>>
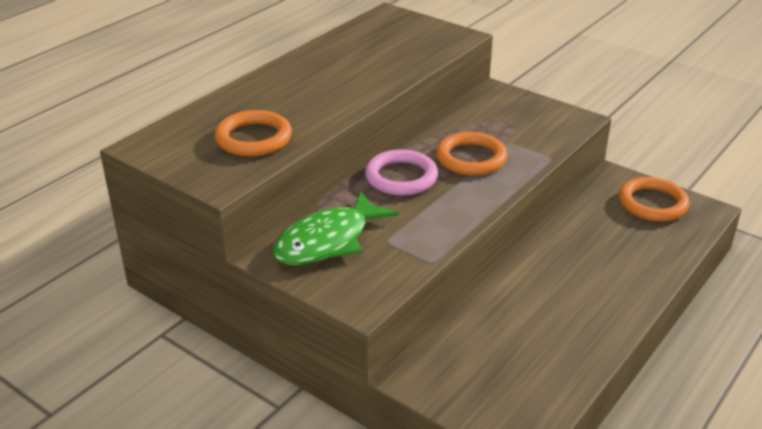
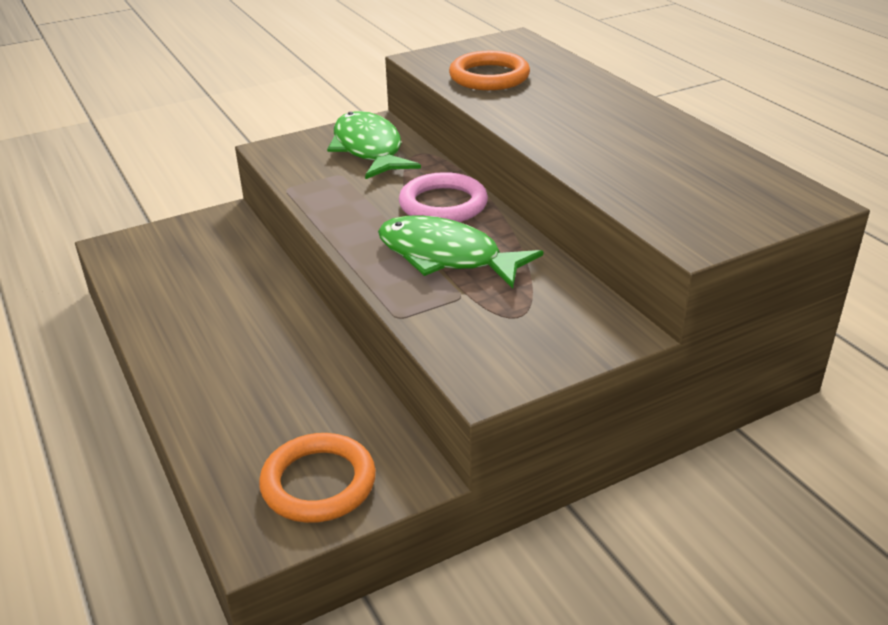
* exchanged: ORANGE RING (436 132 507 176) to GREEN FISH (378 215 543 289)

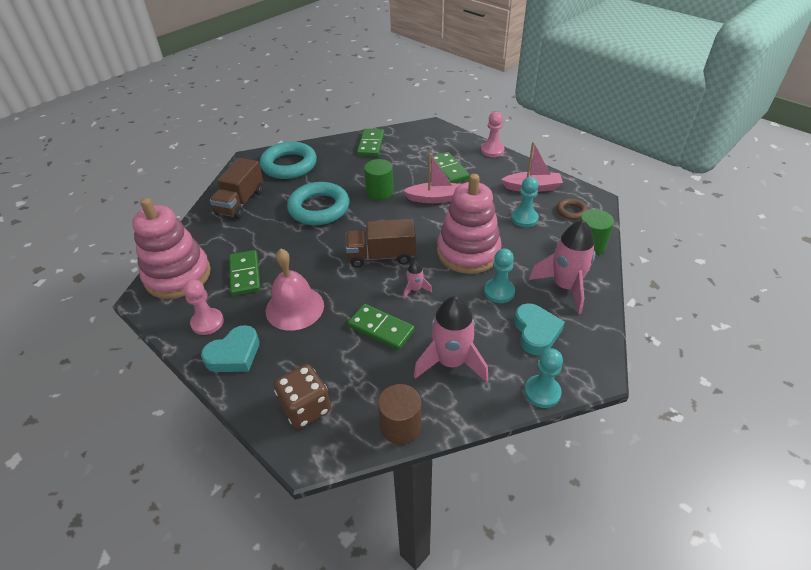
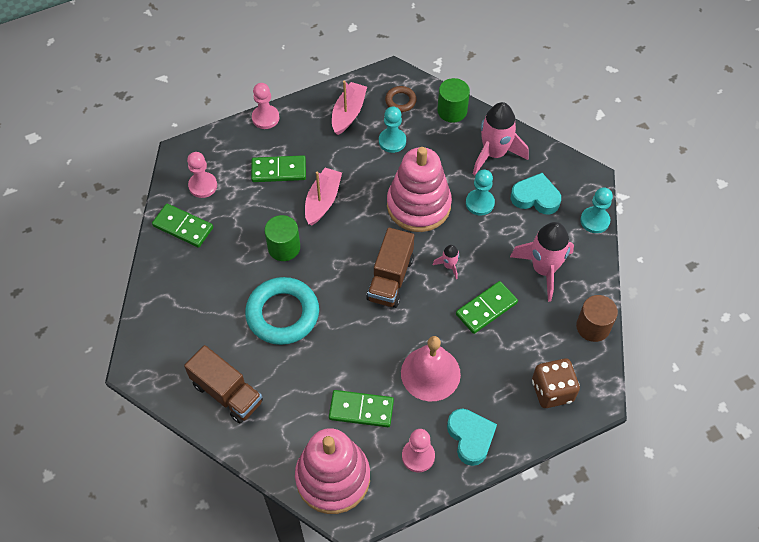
* missing: TURQUOISE RING (260 142 317 179)
* appeared: PINK PAWN (187 152 217 198)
<<
INSTRUCTIONS FOR THE TASK: All lines from the one with "142 317 179)" through the final line of the listing above are to be restated word for word; the lines before it are left out.

WRITTEN SOLUTION:
* missing: TURQUOISE RING (260 142 317 179)
* appeared: PINK PAWN (187 152 217 198)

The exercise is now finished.